→ **EXERCISE INSTRUCTIONS**
In the records below, find the line that holds "U1 pin PB3: NET3 -> NET8". Restate it and every later line exactly, stopping at the end and skipping pictures.

→ **Version comparison data**
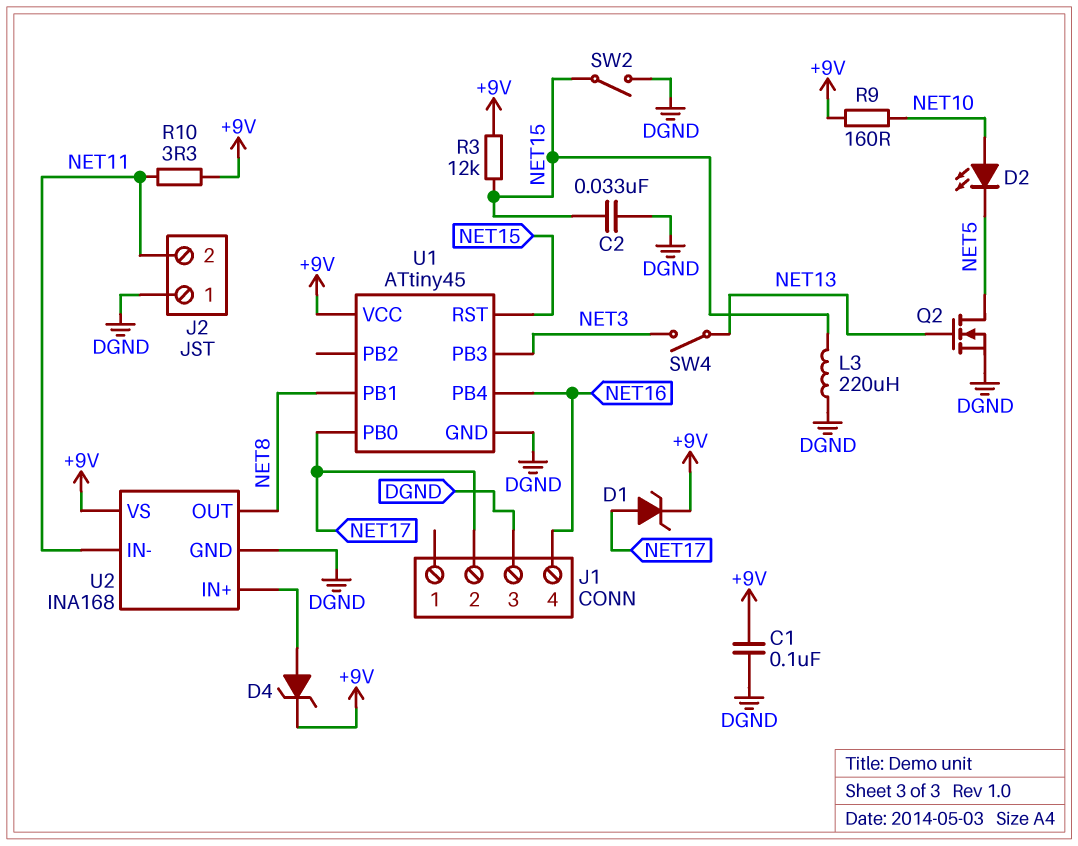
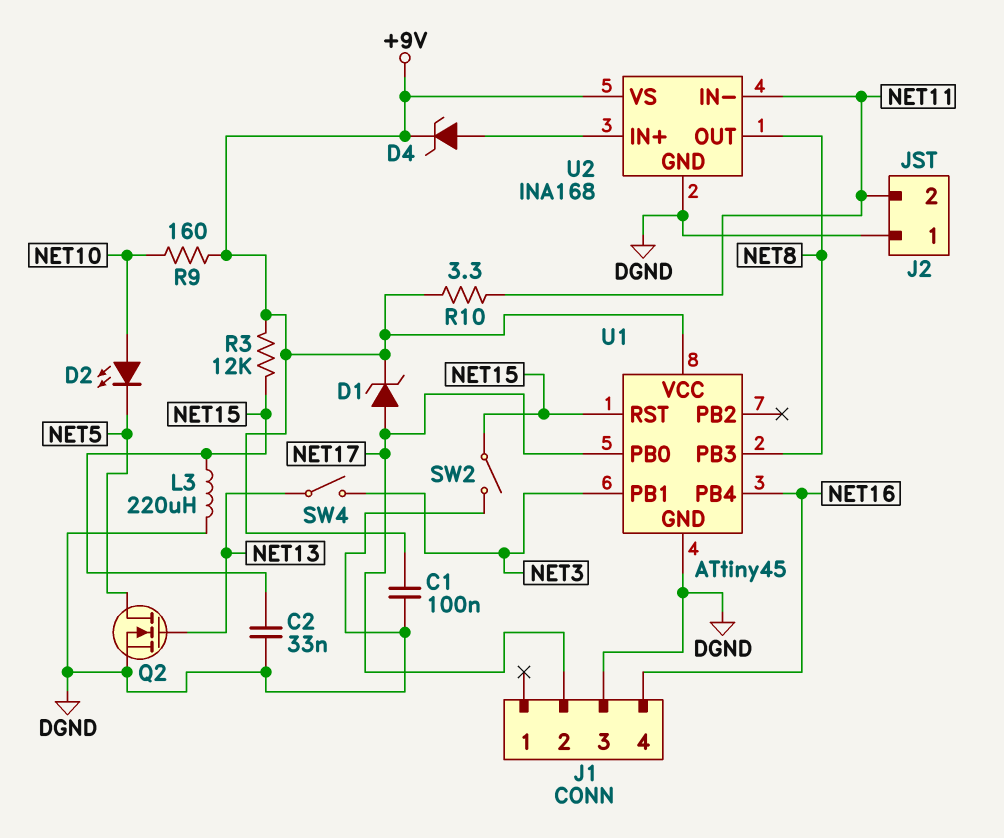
U1 pin PB1: NET8 -> NET3
U1 pin PB3: NET3 -> NET8

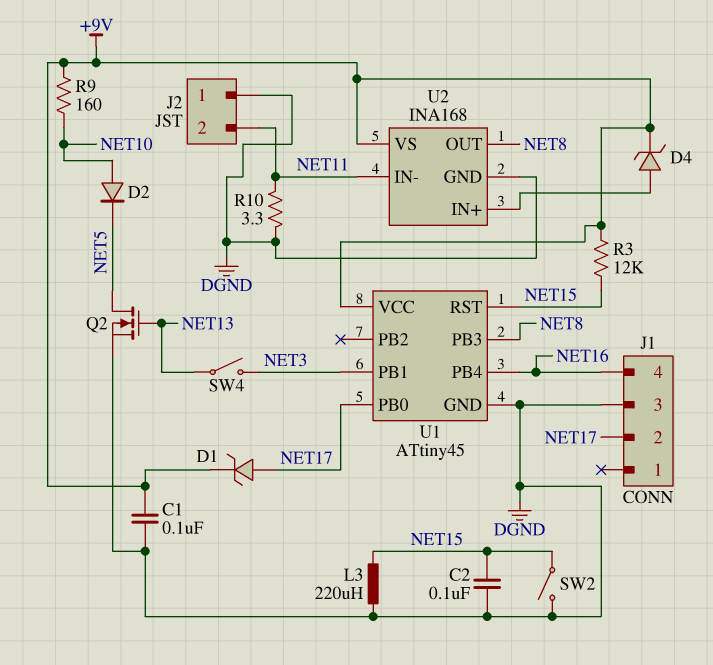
C2: 33nF (DGND, NET15) -> 100nF (DGND, NET15)
D2: LED (A NET10, K NET5) -> diode (A NET10, K NET5)
R10: 3.3 (+9V, NET11) -> 3.3 (DGND, NET11)

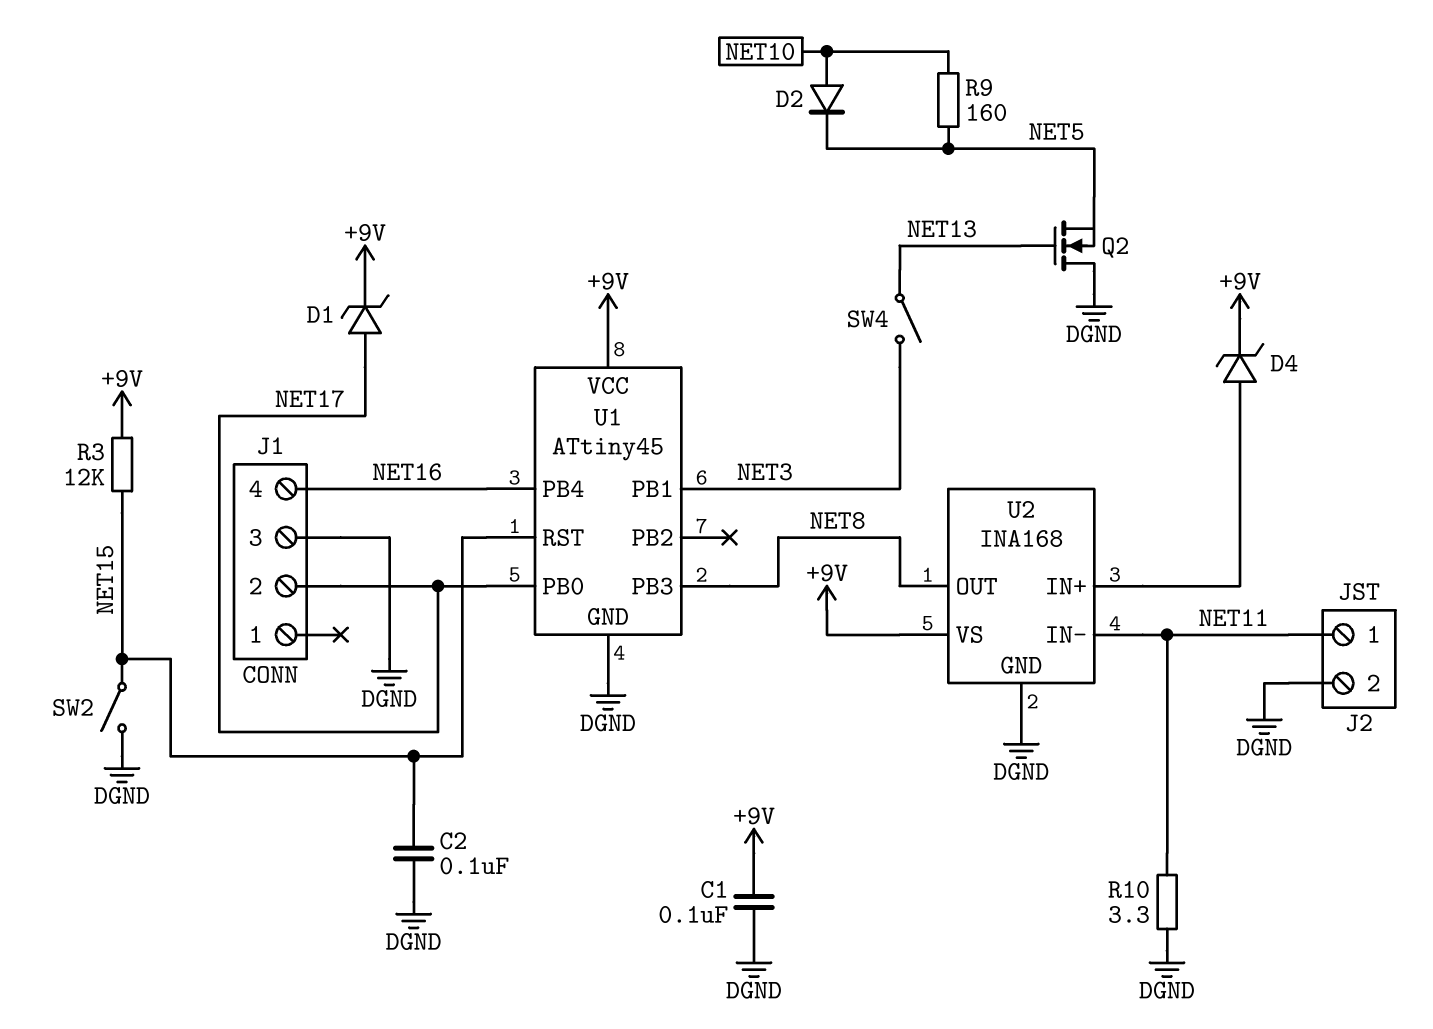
J2 pin 1: DGND -> NET11
J2 pin 2: NET11 -> DGND
L3: 220uH (DGND, NET15) -> none
Q2: NMOS (G NET13, D NET5, S DGND) -> NMOS (G NET13, D DGND, S NET5)
R9: 160 (+9V, NET10) -> 160 (NET5, NET10)

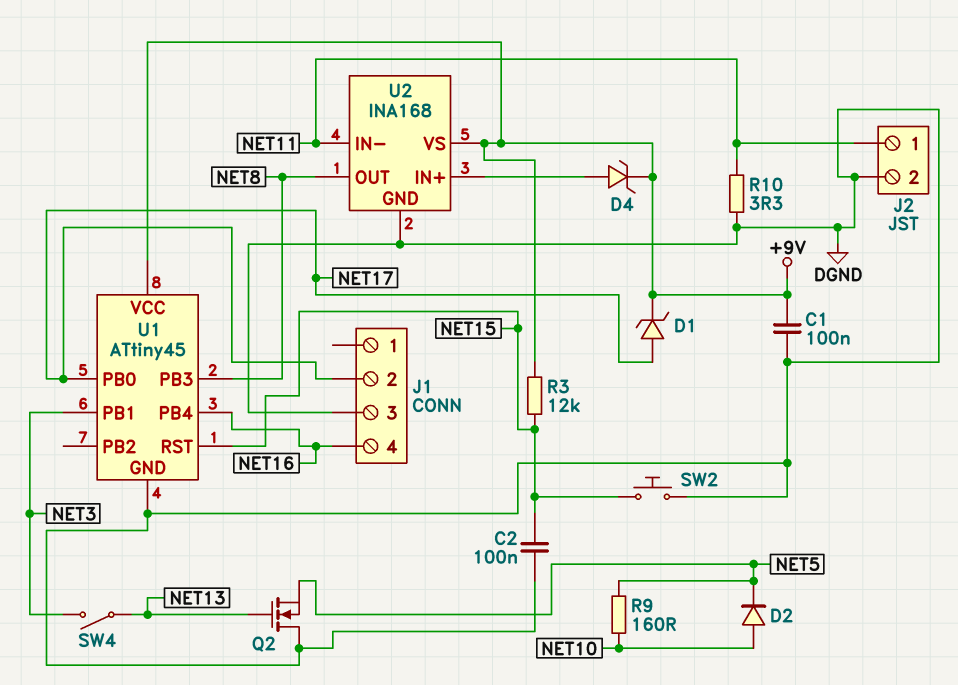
SW2: switch (DGND, NET15) -> button (DGND, NET15)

→ **SOLUTION**
U1 pin PB3: NET3 -> NET8

C2: 33nF (DGND, NET15) -> 100nF (DGND, NET15)
D2: LED (A NET10, K NET5) -> diode (A NET10, K NET5)
R10: 3.3 (+9V, NET11) -> 3.3 (DGND, NET11)

J2 pin 1: DGND -> NET11
J2 pin 2: NET11 -> DGND
L3: 220uH (DGND, NET15) -> none
Q2: NMOS (G NET13, D NET5, S DGND) -> NMOS (G NET13, D DGND, S NET5)
R9: 160 (+9V, NET10) -> 160 (NET5, NET10)

SW2: switch (DGND, NET15) -> button (DGND, NET15)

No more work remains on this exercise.